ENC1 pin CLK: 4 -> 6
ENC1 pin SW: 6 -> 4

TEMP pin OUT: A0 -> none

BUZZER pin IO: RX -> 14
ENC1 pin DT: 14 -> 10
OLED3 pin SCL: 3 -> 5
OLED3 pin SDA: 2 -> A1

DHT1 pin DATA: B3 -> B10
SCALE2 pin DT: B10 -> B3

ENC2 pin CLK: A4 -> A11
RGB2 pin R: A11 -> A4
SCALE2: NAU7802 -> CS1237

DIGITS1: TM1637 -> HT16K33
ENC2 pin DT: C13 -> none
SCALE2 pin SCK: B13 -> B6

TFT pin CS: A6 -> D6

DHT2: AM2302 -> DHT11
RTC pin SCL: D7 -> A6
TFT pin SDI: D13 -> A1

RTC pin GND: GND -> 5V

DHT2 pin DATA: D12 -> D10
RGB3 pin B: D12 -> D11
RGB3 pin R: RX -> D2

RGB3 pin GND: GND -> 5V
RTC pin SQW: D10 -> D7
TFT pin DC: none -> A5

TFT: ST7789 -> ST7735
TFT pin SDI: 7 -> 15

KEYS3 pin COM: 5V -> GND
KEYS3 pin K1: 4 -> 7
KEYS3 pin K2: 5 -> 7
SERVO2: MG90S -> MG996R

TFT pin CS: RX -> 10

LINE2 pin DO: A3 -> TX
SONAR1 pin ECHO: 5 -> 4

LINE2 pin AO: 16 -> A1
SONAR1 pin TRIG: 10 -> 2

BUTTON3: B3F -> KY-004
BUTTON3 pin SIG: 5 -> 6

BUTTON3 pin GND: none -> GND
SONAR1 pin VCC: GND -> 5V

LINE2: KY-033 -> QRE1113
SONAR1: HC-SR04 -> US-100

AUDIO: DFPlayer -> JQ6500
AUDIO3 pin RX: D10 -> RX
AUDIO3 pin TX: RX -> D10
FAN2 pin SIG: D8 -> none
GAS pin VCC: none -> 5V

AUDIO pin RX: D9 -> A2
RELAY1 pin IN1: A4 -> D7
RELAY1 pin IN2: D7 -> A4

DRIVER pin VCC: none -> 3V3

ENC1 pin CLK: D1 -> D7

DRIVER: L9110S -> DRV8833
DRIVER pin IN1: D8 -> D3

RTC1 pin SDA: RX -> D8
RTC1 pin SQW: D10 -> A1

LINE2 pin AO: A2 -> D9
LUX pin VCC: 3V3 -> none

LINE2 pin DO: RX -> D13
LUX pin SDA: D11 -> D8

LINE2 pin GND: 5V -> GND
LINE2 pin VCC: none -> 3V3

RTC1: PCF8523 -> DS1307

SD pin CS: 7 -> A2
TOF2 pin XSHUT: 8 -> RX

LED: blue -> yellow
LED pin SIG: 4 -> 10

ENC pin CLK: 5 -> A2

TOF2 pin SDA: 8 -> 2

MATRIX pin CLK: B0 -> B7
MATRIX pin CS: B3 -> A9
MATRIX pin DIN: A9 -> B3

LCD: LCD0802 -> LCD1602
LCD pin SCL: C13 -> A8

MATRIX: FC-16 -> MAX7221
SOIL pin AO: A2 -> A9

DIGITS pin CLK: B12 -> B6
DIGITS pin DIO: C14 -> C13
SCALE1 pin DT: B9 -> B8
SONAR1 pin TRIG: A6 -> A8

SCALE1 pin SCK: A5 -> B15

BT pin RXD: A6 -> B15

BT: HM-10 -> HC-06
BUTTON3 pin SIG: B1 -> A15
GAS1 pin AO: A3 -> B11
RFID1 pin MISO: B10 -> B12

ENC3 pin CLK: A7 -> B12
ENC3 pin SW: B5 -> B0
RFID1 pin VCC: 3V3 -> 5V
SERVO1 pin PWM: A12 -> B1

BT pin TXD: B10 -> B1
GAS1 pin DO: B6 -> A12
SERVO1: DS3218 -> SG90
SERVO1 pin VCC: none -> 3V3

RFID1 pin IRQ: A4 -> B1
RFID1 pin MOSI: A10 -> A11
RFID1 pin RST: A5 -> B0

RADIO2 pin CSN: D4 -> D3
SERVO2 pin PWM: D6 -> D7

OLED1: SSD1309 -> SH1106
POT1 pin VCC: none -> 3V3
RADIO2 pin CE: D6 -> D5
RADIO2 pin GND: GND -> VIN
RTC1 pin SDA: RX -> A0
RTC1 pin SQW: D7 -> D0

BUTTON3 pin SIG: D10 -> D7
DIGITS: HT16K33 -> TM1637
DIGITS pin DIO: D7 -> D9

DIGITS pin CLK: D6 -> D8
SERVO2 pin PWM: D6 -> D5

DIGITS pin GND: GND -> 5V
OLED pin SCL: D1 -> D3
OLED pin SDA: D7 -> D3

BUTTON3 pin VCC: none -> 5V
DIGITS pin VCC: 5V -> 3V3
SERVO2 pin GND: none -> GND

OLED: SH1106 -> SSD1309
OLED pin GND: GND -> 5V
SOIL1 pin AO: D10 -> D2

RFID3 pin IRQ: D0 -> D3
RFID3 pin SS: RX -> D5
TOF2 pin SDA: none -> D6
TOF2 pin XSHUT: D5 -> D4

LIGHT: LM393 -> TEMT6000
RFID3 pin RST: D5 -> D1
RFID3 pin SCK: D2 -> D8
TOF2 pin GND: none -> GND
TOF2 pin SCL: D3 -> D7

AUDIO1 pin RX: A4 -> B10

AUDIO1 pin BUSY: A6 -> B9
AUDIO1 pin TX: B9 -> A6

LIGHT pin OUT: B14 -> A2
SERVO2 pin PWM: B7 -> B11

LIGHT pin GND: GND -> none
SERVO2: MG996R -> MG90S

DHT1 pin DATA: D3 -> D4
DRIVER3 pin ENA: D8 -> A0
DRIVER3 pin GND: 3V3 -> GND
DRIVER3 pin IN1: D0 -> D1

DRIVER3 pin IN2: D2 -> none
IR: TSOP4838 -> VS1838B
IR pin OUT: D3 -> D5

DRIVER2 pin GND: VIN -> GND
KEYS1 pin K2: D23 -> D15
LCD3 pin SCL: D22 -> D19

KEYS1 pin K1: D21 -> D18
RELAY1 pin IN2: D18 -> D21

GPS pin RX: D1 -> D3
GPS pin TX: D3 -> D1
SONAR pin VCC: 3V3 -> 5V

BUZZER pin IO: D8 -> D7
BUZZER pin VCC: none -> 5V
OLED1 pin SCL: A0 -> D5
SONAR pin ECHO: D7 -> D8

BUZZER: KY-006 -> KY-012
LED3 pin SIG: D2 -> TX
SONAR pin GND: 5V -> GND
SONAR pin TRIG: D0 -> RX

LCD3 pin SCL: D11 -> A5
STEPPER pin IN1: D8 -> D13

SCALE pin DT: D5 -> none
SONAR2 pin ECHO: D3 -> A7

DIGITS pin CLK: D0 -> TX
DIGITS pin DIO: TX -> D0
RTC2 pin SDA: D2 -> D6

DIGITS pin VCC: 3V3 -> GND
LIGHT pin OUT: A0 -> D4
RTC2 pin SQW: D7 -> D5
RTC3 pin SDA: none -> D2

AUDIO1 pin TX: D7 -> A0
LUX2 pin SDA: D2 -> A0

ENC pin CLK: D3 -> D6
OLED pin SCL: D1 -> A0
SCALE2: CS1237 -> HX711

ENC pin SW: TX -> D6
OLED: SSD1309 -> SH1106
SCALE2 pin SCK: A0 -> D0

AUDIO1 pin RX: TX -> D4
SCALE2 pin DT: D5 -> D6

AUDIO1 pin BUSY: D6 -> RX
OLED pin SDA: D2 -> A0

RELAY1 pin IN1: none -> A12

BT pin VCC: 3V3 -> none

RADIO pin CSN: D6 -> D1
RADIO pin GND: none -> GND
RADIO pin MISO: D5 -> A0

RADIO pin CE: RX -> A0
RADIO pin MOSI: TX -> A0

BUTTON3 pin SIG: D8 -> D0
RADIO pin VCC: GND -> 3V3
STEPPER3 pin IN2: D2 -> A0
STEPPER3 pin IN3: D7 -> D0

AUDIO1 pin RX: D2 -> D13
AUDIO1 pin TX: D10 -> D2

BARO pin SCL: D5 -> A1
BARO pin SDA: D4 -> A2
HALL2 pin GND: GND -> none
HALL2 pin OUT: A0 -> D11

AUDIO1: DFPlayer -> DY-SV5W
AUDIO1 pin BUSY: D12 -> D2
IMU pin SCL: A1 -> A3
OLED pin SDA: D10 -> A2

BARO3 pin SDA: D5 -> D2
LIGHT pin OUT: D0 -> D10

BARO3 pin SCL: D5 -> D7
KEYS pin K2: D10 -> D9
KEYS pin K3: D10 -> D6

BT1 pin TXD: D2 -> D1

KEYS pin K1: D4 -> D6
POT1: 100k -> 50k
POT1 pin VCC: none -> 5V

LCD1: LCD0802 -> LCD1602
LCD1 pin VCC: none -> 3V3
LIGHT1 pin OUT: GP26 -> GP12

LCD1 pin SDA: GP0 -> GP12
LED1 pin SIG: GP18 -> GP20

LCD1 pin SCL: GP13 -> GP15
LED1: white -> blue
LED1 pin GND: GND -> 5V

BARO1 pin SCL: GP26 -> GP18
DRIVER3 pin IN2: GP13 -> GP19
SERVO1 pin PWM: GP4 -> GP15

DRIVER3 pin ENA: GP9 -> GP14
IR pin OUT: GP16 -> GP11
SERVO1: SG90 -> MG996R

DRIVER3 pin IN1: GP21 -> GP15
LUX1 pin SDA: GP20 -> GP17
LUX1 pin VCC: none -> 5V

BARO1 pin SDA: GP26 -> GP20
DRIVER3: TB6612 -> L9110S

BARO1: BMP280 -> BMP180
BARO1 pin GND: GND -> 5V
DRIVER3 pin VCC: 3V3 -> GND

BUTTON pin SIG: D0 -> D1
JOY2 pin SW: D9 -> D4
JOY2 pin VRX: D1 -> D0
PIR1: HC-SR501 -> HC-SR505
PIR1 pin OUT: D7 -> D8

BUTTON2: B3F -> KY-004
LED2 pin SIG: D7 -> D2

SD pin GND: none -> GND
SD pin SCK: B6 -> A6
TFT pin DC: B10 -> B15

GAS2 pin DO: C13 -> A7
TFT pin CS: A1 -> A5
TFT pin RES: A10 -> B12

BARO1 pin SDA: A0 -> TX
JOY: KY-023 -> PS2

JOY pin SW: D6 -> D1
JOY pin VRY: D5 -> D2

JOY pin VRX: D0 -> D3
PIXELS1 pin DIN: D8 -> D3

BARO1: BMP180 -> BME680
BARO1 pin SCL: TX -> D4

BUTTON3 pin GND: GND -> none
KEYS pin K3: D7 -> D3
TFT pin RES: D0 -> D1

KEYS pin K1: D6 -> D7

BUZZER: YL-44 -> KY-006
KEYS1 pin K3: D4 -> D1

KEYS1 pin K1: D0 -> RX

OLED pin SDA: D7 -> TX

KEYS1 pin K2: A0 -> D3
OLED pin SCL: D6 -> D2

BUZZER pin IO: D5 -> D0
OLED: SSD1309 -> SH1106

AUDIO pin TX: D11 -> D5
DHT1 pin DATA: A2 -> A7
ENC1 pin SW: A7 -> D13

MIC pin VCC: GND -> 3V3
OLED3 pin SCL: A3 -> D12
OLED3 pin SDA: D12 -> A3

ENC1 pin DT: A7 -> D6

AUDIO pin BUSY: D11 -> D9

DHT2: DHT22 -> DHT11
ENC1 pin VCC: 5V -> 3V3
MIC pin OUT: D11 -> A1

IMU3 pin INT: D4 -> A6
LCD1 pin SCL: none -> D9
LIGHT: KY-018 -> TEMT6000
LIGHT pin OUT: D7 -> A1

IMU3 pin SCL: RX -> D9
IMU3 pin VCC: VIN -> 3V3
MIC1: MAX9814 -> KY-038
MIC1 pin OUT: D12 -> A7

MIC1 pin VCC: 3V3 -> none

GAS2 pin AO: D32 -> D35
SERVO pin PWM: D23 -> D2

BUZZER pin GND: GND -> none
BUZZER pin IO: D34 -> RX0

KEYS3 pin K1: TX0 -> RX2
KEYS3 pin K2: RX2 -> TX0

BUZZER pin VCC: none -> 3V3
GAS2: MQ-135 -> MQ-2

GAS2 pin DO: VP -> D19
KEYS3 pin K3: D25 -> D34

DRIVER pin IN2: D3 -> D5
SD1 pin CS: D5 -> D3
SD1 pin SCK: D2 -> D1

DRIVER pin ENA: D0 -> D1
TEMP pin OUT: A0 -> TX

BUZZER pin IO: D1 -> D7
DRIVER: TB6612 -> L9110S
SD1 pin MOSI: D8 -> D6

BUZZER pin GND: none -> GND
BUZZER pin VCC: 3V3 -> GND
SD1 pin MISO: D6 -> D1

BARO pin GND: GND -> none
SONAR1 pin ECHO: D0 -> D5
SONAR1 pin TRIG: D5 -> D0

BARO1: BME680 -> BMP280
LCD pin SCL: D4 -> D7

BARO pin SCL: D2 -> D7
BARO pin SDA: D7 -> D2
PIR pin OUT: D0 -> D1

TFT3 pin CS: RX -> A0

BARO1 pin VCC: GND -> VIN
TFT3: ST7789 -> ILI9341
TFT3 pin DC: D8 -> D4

▶ **Work task**:
Reproduce exactly, and only, the lines from the start of the entries through the one that contains "DIGITS1: TM1637 -> HT16K33".

▶ **Exercise output**:
ENC1 pin CLK: 4 -> 6
ENC1 pin SW: 6 -> 4

TEMP pin OUT: A0 -> none

BUZZER pin IO: RX -> 14
ENC1 pin DT: 14 -> 10
OLED3 pin SCL: 3 -> 5
OLED3 pin SDA: 2 -> A1

DHT1 pin DATA: B3 -> B10
SCALE2 pin DT: B10 -> B3

ENC2 pin CLK: A4 -> A11
RGB2 pin R: A11 -> A4
SCALE2: NAU7802 -> CS1237

DIGITS1: TM1637 -> HT16K33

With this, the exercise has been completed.